Records for the task:
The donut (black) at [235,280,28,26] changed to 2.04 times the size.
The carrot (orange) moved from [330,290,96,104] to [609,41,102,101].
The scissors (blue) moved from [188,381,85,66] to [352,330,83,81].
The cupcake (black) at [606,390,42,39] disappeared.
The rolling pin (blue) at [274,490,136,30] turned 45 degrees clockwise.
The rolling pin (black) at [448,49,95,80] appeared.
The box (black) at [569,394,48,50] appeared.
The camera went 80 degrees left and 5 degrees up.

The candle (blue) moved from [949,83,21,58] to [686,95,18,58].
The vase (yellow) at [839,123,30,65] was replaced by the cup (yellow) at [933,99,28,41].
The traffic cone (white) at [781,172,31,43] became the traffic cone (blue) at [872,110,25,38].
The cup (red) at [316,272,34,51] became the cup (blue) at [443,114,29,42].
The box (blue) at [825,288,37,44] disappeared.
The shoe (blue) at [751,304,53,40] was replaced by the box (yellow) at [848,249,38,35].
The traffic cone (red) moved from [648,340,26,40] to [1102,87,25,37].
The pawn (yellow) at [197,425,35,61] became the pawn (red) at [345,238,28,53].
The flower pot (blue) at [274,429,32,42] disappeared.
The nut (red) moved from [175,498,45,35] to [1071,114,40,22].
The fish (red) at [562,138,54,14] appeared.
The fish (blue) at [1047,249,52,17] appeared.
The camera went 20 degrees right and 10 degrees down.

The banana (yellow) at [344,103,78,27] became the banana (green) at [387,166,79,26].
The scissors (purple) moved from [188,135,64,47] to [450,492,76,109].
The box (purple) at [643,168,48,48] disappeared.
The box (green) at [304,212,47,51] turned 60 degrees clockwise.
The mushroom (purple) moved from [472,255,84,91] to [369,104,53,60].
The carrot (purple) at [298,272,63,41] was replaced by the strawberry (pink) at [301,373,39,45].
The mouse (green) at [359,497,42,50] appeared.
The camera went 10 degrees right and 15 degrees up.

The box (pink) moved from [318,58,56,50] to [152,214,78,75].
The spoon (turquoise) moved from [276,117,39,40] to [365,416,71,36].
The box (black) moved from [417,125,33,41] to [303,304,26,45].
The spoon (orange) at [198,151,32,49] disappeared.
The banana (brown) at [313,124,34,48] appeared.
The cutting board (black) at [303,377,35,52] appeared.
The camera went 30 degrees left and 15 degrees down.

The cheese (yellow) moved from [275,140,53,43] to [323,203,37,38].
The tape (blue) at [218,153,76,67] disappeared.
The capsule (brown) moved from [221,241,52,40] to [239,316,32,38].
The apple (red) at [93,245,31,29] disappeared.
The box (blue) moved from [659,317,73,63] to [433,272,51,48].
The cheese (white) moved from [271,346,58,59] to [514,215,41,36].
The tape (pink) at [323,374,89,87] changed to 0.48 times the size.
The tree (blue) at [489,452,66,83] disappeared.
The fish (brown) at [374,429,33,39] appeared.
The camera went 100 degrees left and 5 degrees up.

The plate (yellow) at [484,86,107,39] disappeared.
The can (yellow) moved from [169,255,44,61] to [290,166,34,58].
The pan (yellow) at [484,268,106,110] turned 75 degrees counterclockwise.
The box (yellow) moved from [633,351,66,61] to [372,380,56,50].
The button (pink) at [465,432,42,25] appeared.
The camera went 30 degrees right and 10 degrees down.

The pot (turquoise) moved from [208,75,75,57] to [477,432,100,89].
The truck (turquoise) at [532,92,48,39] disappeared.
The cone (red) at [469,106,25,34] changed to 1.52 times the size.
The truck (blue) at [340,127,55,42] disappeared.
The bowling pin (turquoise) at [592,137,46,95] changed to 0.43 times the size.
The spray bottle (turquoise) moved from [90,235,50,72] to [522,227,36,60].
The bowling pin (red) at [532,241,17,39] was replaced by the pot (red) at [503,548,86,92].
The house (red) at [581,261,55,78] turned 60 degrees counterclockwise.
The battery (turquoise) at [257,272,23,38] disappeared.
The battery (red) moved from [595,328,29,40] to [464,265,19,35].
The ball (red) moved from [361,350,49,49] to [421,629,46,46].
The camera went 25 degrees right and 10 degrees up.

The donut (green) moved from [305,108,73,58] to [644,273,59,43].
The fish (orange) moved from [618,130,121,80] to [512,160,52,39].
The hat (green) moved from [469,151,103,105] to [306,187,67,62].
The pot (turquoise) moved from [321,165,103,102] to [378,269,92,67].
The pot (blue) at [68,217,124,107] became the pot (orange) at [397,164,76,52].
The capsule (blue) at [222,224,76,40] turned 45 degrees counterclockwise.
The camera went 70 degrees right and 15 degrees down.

How to complete this task:
Transcribe each record exactly as it is written above.

Response area:
The donut (black) at [235,280,28,26] changed to 2.04 times the size.
The carrot (orange) moved from [330,290,96,104] to [609,41,102,101].
The scissors (blue) moved from [188,381,85,66] to [352,330,83,81].
The cupcake (black) at [606,390,42,39] disappeared.
The rolling pin (blue) at [274,490,136,30] turned 45 degrees clockwise.
The rolling pin (black) at [448,49,95,80] appeared.
The box (black) at [569,394,48,50] appeared.
The camera went 80 degrees left and 5 degrees up.

The candle (blue) moved from [949,83,21,58] to [686,95,18,58].
The vase (yellow) at [839,123,30,65] was replaced by the cup (yellow) at [933,99,28,41].
The traffic cone (white) at [781,172,31,43] became the traffic cone (blue) at [872,110,25,38].
The cup (red) at [316,272,34,51] became the cup (blue) at [443,114,29,42].
The box (blue) at [825,288,37,44] disappeared.
The shoe (blue) at [751,304,53,40] was replaced by the box (yellow) at [848,249,38,35].
The traffic cone (red) moved from [648,340,26,40] to [1102,87,25,37].
The pawn (yellow) at [197,425,35,61] became the pawn (red) at [345,238,28,53].
The flower pot (blue) at [274,429,32,42] disappeared.
The nut (red) moved from [175,498,45,35] to [1071,114,40,22].
The fish (red) at [562,138,54,14] appeared.
The fish (blue) at [1047,249,52,17] appeared.
The camera went 20 degrees right and 10 degrees down.

The banana (yellow) at [344,103,78,27] became the banana (green) at [387,166,79,26].
The scissors (purple) moved from [188,135,64,47] to [450,492,76,109].
The box (purple) at [643,168,48,48] disappeared.
The box (green) at [304,212,47,51] turned 60 degrees clockwise.
The mushroom (purple) moved from [472,255,84,91] to [369,104,53,60].
The carrot (purple) at [298,272,63,41] was replaced by the strawberry (pink) at [301,373,39,45].
The mouse (green) at [359,497,42,50] appeared.
The camera went 10 degrees right and 15 degrees up.

The box (pink) moved from [318,58,56,50] to [152,214,78,75].
The spoon (turquoise) moved from [276,117,39,40] to [365,416,71,36].
The box (black) moved from [417,125,33,41] to [303,304,26,45].
The spoon (orange) at [198,151,32,49] disappeared.
The banana (brown) at [313,124,34,48] appeared.
The cutting board (black) at [303,377,35,52] appeared.
The camera went 30 degrees left and 15 degrees down.

The cheese (yellow) moved from [275,140,53,43] to [323,203,37,38].
The tape (blue) at [218,153,76,67] disappeared.
The capsule (brown) moved from [221,241,52,40] to [239,316,32,38].
The apple (red) at [93,245,31,29] disappeared.
The box (blue) moved from [659,317,73,63] to [433,272,51,48].
The cheese (white) moved from [271,346,58,59] to [514,215,41,36].
The tape (pink) at [323,374,89,87] changed to 0.48 times the size.
The tree (blue) at [489,452,66,83] disappeared.
The fish (brown) at [374,429,33,39] appeared.
The camera went 100 degrees left and 5 degrees up.

The plate (yellow) at [484,86,107,39] disappeared.
The can (yellow) moved from [169,255,44,61] to [290,166,34,58].
The pan (yellow) at [484,268,106,110] turned 75 degrees counterclockwise.
The box (yellow) moved from [633,351,66,61] to [372,380,56,50].
The button (pink) at [465,432,42,25] appeared.
The camera went 30 degrees right and 10 degrees down.

The pot (turquoise) moved from [208,75,75,57] to [477,432,100,89].
The truck (turquoise) at [532,92,48,39] disappeared.
The cone (red) at [469,106,25,34] changed to 1.52 times the size.
The truck (blue) at [340,127,55,42] disappeared.
The bowling pin (turquoise) at [592,137,46,95] changed to 0.43 times the size.
The spray bottle (turquoise) moved from [90,235,50,72] to [522,227,36,60].
The bowling pin (red) at [532,241,17,39] was replaced by the pot (red) at [503,548,86,92].
The house (red) at [581,261,55,78] turned 60 degrees counterclockwise.
The battery (turquoise) at [257,272,23,38] disappeared.
The battery (red) moved from [595,328,29,40] to [464,265,19,35].
The ball (red) moved from [361,350,49,49] to [421,629,46,46].
The camera went 25 degrees right and 10 degrees up.

The donut (green) moved from [305,108,73,58] to [644,273,59,43].
The fish (orange) moved from [618,130,121,80] to [512,160,52,39].
The hat (green) moved from [469,151,103,105] to [306,187,67,62].
The pot (turquoise) moved from [321,165,103,102] to [378,269,92,67].
The pot (blue) at [68,217,124,107] became the pot (orange) at [397,164,76,52].
The capsule (blue) at [222,224,76,40] turned 45 degrees counterclockwise.
The camera went 70 degrees right and 15 degrees down.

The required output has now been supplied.